— BEGIN RECORDS FOR THE TASK —

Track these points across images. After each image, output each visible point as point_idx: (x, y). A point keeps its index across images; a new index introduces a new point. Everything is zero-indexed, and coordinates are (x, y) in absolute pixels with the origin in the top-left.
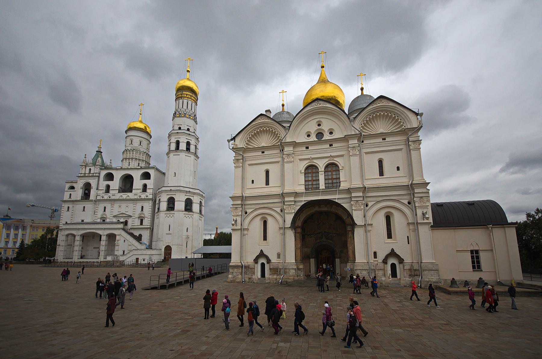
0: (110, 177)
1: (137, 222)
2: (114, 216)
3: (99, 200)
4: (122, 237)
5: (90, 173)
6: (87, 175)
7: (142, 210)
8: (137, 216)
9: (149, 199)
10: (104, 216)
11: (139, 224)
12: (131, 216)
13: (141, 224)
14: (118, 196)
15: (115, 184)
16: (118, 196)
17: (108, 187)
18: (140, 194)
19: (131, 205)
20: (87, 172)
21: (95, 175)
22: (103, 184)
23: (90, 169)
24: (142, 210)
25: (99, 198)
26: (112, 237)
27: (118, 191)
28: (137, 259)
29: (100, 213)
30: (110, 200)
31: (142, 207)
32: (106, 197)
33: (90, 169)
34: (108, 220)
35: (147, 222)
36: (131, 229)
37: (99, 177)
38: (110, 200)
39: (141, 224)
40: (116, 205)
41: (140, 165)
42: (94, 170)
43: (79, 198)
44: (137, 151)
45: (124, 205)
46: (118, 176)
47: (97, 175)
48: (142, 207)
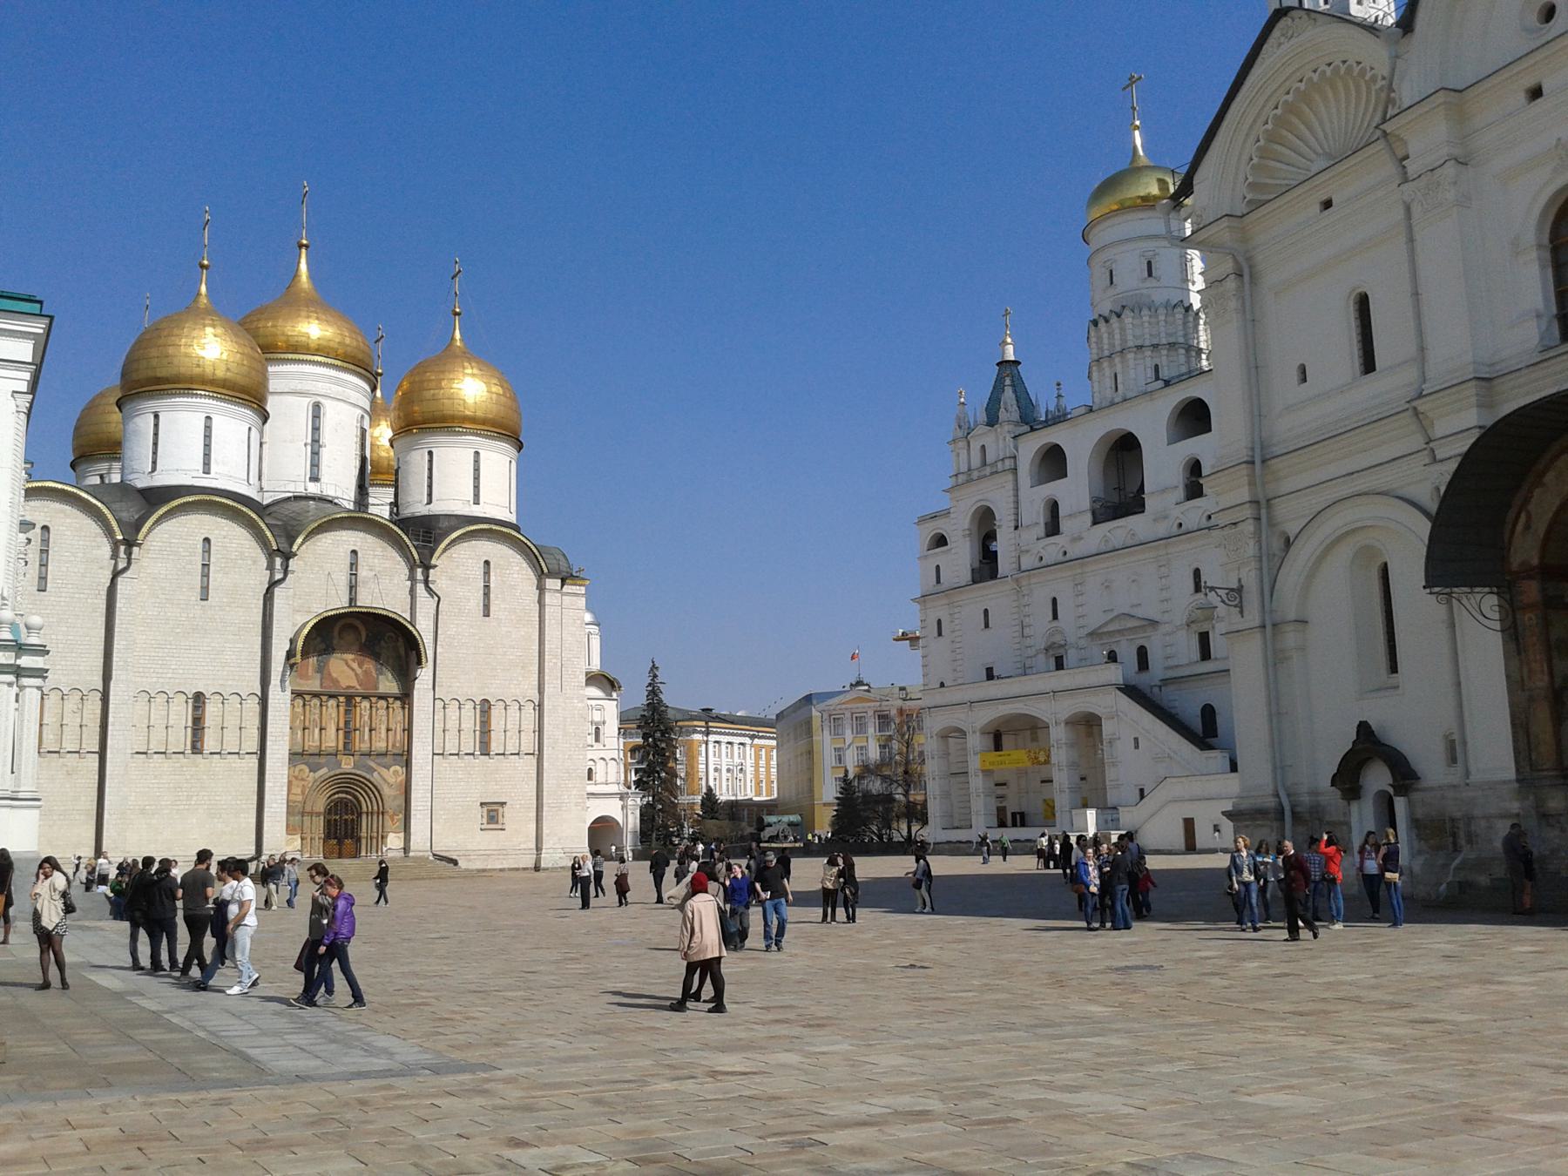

— END RECORDS FOR THE TASK —

Please pull out each line of the items above that contains the word "coordinates". Case counts.

Track these points across images. After each image, output each visible point as point_idx: (x, y). A point keeps its index across images; a new index introduces a new point. Everything is zero-indexed, and coordinates are (x, y) in absolute pixels with the origin in the top-left.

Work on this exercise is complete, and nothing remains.